- **Work instruction**:
Exactly as they stand, copy the lines from the one containing "TFT pin DC: A0 -> TX" to the final line of the data; leave out the pictures.

Records from a data source
+ + + + +
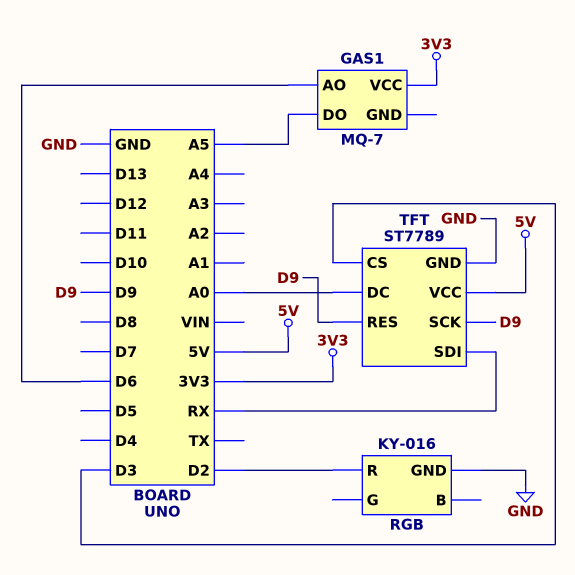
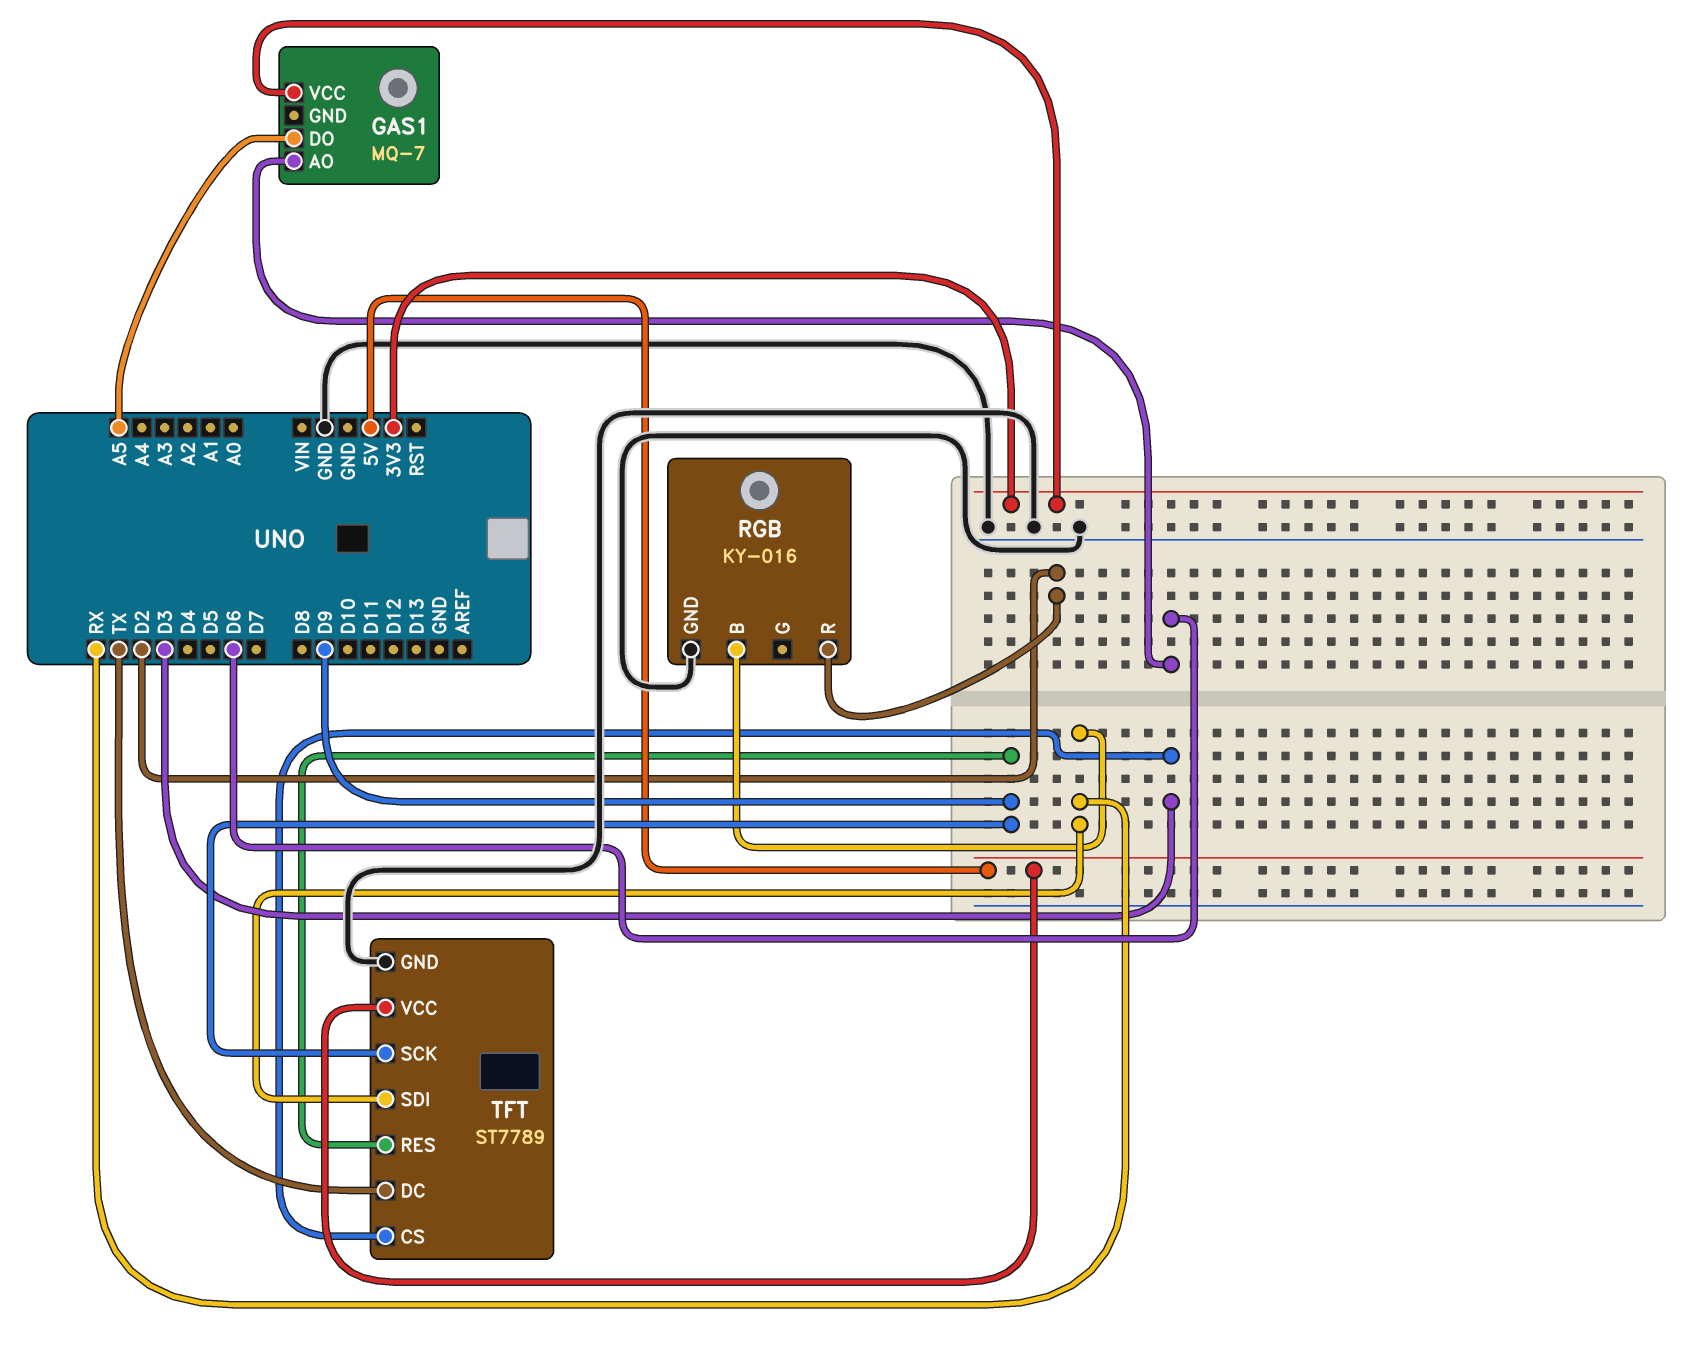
RGB pin B: none -> RX
TFT pin DC: A0 -> TX

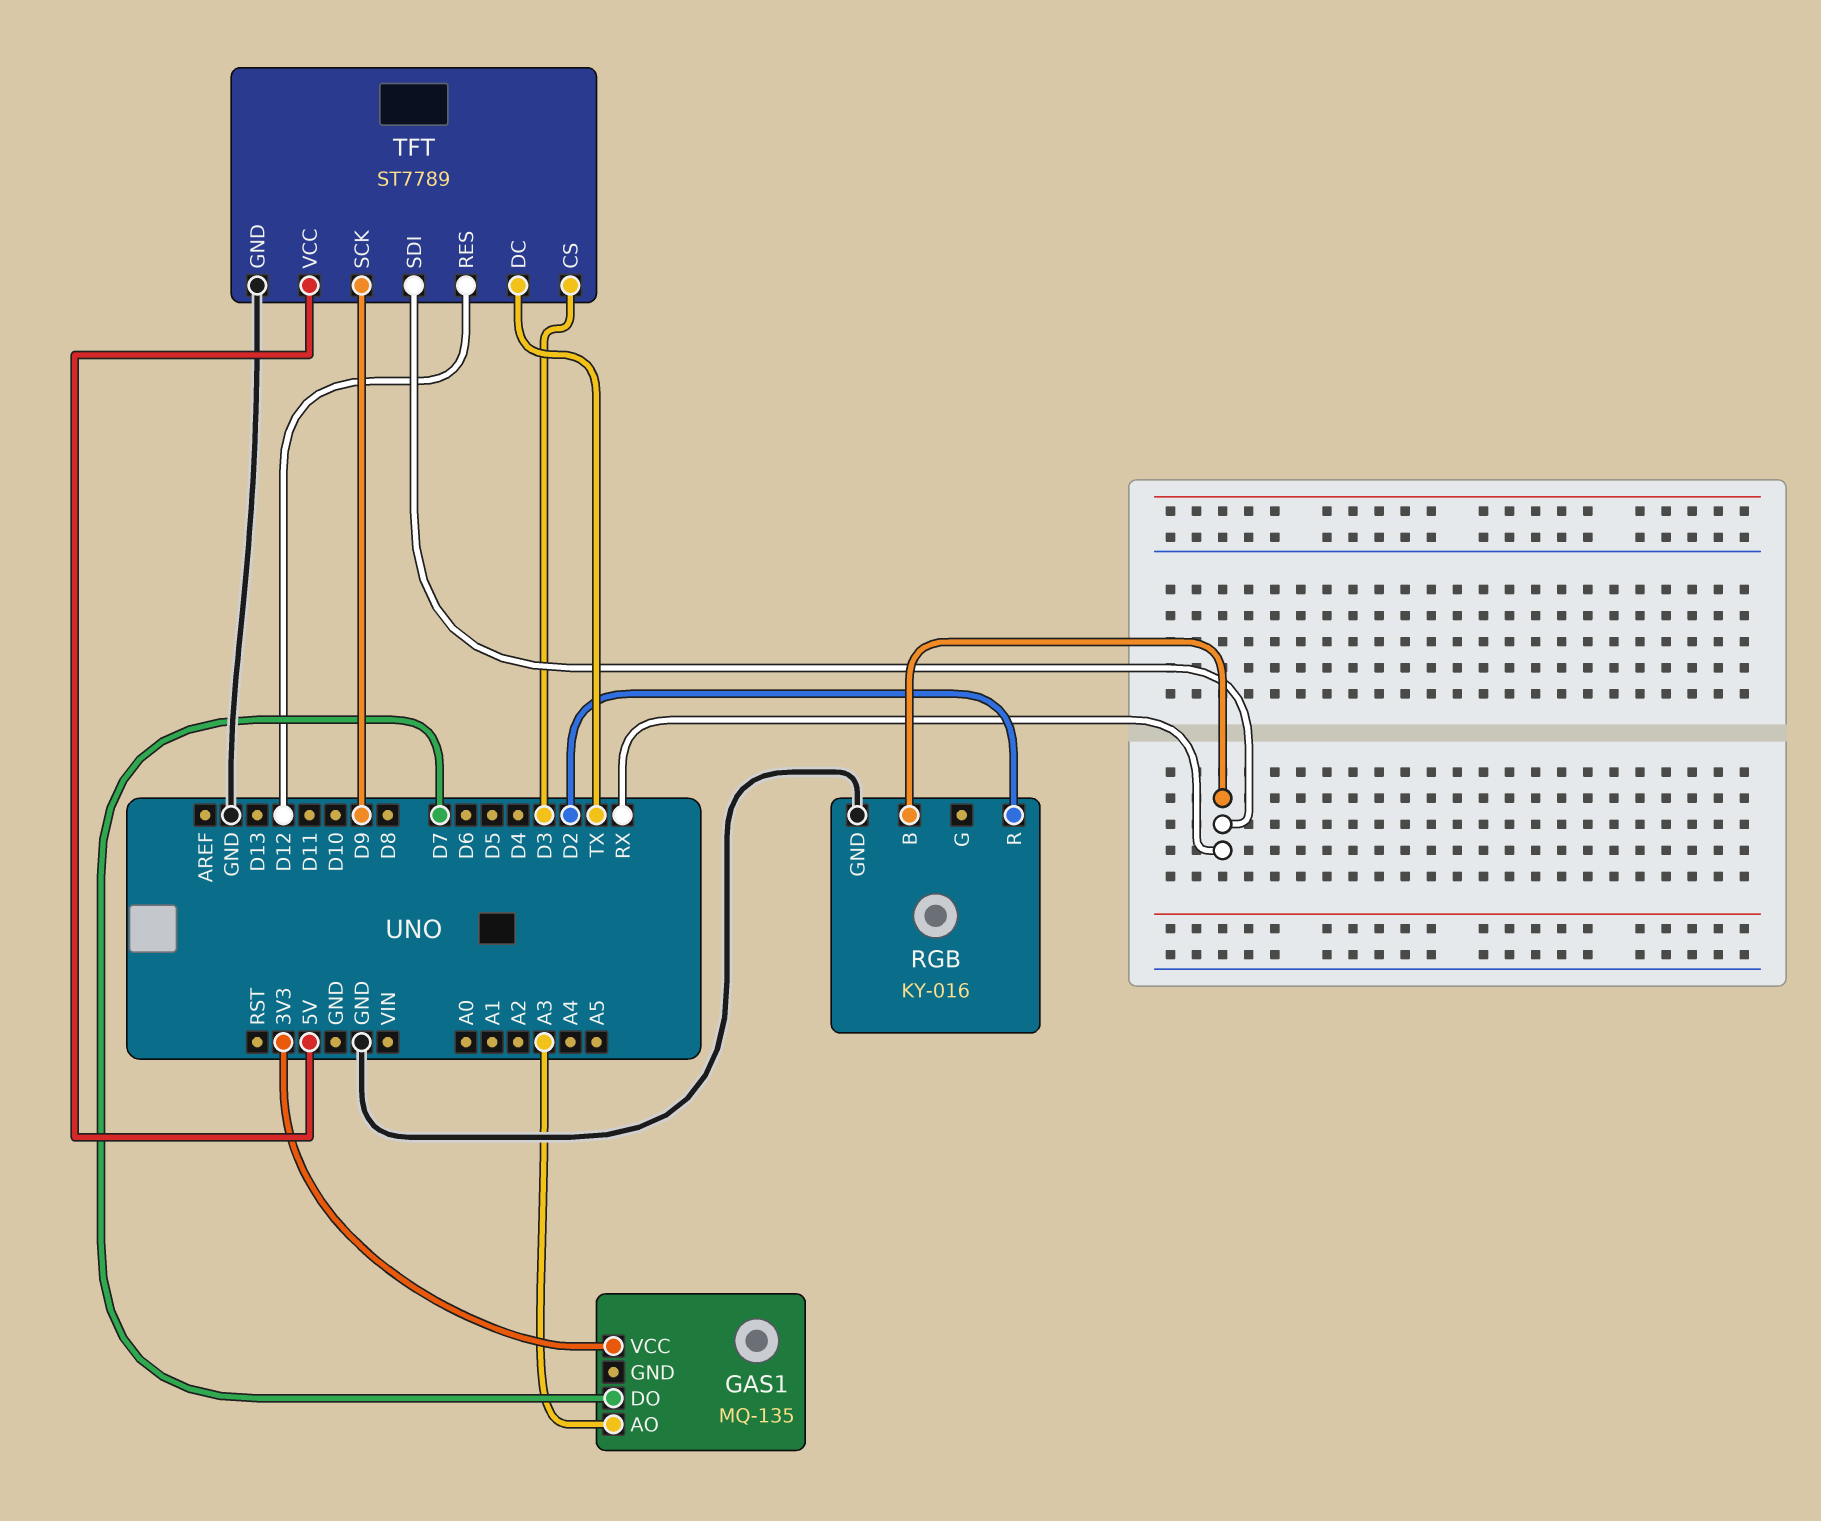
GAS1: MQ-7 -> MQ-135
GAS1 pin AO: D6 -> A3
GAS1 pin DO: A5 -> D7
TFT pin RES: D9 -> D12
+ + + + +
- **Reply**:
TFT pin DC: A0 -> TX

GAS1: MQ-7 -> MQ-135
GAS1 pin AO: D6 -> A3
GAS1 pin DO: A5 -> D7
TFT pin RES: D9 -> D12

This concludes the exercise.